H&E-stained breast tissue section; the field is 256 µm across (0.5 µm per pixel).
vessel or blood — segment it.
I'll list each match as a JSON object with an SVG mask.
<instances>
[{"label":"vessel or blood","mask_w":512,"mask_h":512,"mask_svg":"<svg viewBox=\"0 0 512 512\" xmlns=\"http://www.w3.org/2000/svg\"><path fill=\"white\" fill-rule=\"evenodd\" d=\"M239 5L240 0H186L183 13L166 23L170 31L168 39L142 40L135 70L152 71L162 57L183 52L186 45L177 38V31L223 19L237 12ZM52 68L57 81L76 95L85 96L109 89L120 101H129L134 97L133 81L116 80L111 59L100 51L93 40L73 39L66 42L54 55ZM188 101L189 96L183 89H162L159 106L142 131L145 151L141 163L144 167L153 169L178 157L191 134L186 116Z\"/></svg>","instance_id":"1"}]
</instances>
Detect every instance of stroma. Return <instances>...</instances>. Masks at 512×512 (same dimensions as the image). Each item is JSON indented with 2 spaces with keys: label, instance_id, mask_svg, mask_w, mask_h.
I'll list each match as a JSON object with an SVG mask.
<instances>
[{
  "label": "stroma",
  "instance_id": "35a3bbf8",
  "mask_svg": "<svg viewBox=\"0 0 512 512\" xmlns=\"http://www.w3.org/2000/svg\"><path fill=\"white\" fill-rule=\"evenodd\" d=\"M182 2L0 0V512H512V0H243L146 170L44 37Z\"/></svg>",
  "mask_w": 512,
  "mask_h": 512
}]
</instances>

= = = = = = =

**WORK TO COMPLETE:**
Print every entry exactly as it appears.

**TASK SOLUTION:**
H&E-stained breast tissue section; the field is 256 µm across (0.5 µm per pixel).
vessel or blood — segment it.
I'll list each match as a JSON object with an SVG mask.
<instances>
[{"label":"vessel or blood","mask_w":512,"mask_h":512,"mask_svg":"<svg viewBox=\"0 0 512 512\" xmlns=\"http://www.w3.org/2000/svg\"><path fill=\"white\" fill-rule=\"evenodd\" d=\"M239 5L240 0H186L183 13L166 23L170 31L168 39L142 40L135 70L152 71L162 57L183 52L186 45L177 38V31L223 19L237 12ZM52 68L57 81L76 95L85 96L109 89L120 101H129L134 97L133 81L116 80L111 59L100 51L93 40L73 39L66 42L54 55ZM188 101L189 96L183 89H162L159 106L142 131L145 151L141 163L144 167L153 169L178 157L191 134L186 116Z\"/></svg>","instance_id":"1"}]
</instances>
Detect every instance of stroma. Return <instances>...</instances>. Masks at 512×512 (same dimensions as the image). Each item is JSON indented with 2 spaces with keys: label, instance_id, mask_svg, mask_w, mask_h.
I'll list each match as a JSON object with an SVG mask.
<instances>
[{
  "label": "stroma",
  "instance_id": "35a3bbf8",
  "mask_svg": "<svg viewBox=\"0 0 512 512\" xmlns=\"http://www.w3.org/2000/svg\"><path fill=\"white\" fill-rule=\"evenodd\" d=\"M182 2L0 0V512H512V0H243L146 170L44 37Z\"/></svg>",
  "mask_w": 512,
  "mask_h": 512
}]
</instances>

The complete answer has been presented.